**Task to complete:**
Below are entries; output exactly the lines from the one with "pink strawberry [479,197,517,230]" to the one with "pink strawberry [714,188,758,224] -> none", both included, and nothing else.

**Input:**
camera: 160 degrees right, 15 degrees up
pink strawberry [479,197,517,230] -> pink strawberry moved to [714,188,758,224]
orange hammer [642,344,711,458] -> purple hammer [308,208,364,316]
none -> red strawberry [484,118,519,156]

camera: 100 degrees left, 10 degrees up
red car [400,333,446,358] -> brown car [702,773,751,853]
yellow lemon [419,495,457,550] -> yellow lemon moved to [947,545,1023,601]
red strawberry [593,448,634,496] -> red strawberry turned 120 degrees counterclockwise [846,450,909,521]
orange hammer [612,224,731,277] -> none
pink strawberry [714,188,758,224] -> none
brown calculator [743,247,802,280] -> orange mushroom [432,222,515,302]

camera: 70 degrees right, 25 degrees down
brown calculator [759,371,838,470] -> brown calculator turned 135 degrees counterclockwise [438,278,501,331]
* * *
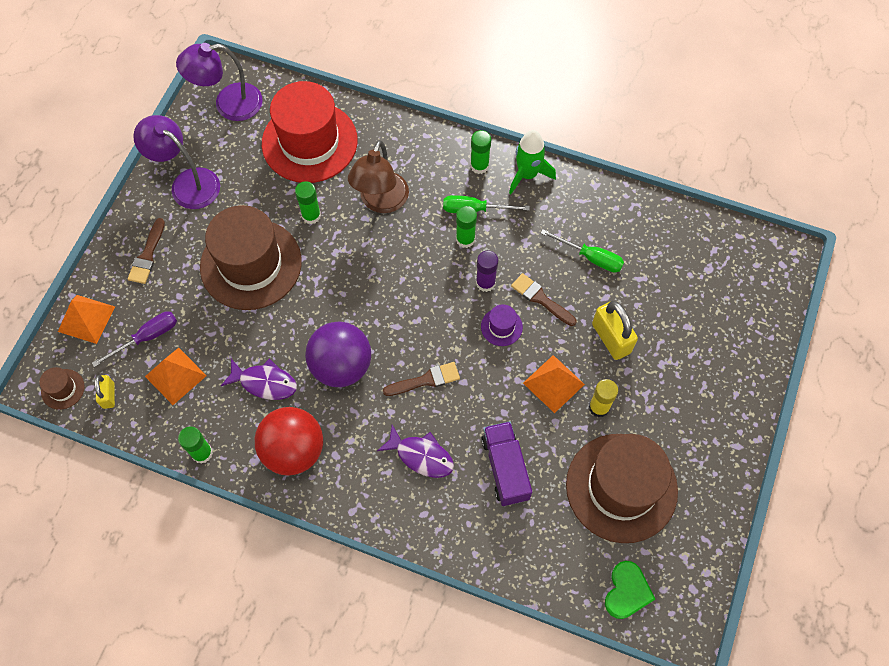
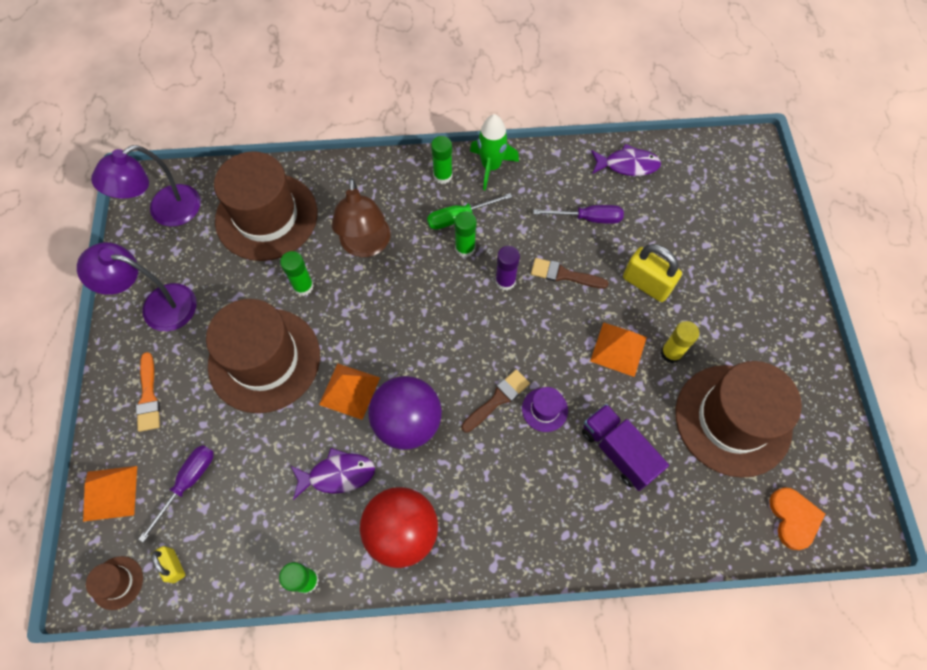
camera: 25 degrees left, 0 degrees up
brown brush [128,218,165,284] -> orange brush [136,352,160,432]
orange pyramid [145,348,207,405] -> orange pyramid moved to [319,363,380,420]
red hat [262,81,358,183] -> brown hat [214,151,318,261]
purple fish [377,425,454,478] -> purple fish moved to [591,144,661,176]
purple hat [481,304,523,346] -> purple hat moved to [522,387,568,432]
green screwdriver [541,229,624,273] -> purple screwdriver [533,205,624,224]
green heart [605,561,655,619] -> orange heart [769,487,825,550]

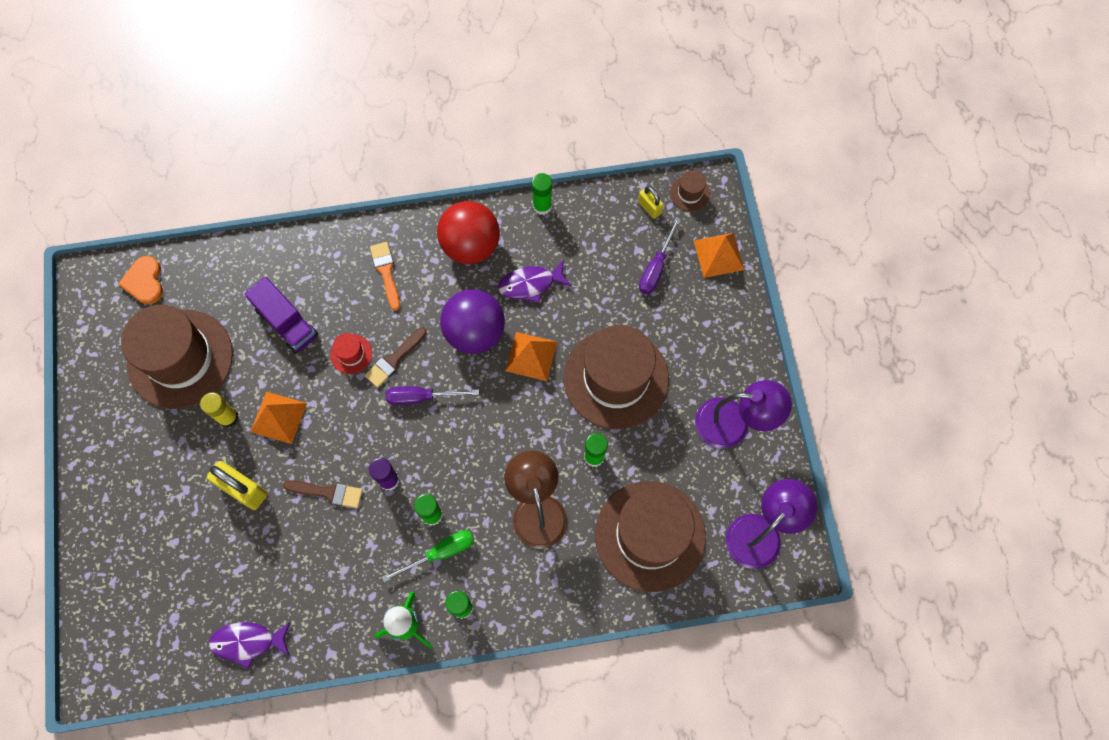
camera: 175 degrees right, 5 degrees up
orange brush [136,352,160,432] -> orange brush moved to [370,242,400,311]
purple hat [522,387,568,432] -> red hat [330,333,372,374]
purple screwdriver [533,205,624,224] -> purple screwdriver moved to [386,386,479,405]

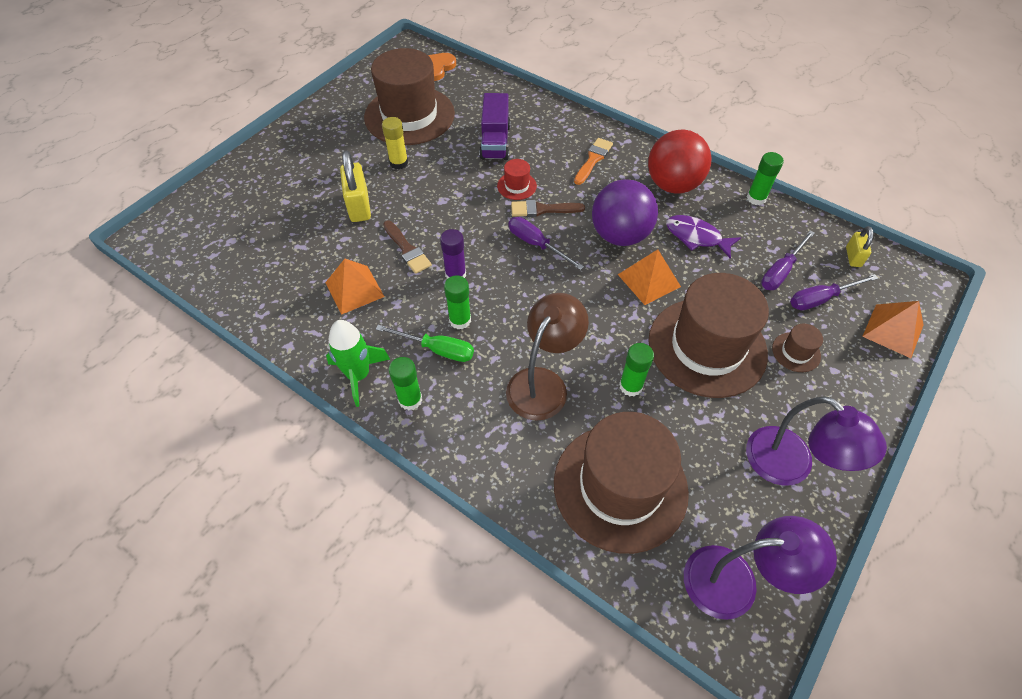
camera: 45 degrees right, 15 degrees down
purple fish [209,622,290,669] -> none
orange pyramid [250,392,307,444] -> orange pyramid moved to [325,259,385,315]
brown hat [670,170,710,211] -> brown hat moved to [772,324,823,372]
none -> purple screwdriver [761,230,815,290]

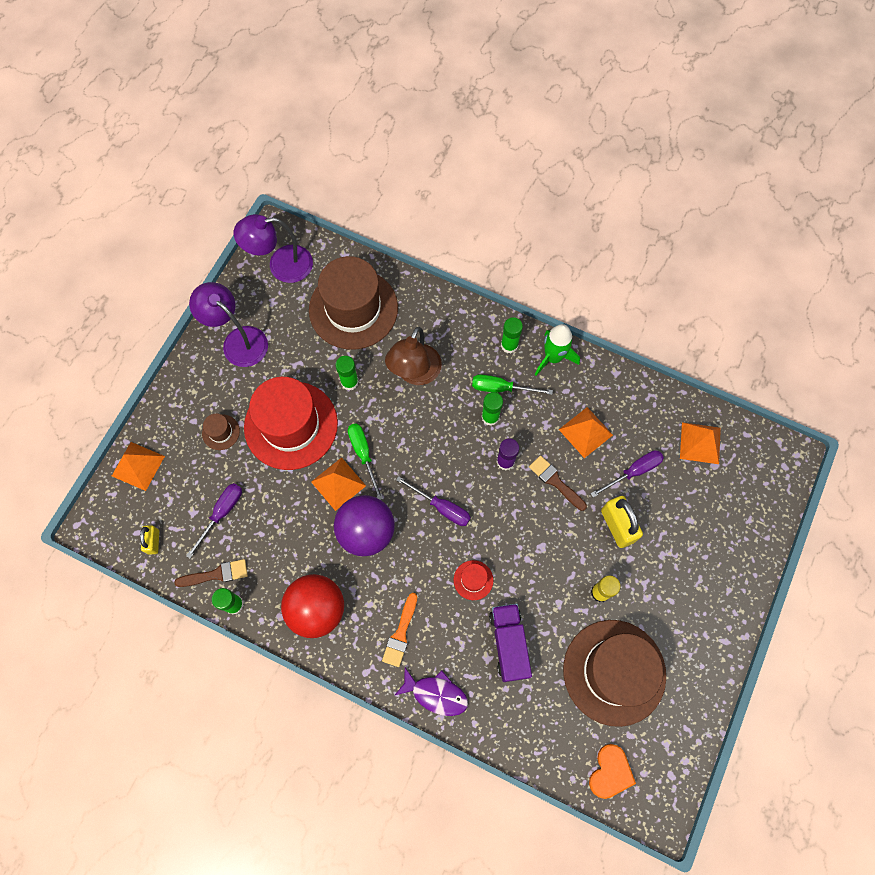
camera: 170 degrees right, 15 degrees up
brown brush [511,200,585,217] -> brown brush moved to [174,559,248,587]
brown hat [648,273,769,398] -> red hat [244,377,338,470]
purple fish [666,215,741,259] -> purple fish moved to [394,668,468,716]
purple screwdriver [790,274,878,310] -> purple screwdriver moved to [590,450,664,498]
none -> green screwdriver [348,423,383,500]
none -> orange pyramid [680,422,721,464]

**Output of the exercise:**
pink strawberry [479,197,517,230] -> pink strawberry moved to [714,188,758,224]
orange hammer [642,344,711,458] -> purple hammer [308,208,364,316]
none -> red strawberry [484,118,519,156]

camera: 100 degrees left, 10 degrees up
red car [400,333,446,358] -> brown car [702,773,751,853]
yellow lemon [419,495,457,550] -> yellow lemon moved to [947,545,1023,601]
red strawberry [593,448,634,496] -> red strawberry turned 120 degrees counterclockwise [846,450,909,521]
orange hammer [612,224,731,277] -> none
pink strawberry [714,188,758,224] -> none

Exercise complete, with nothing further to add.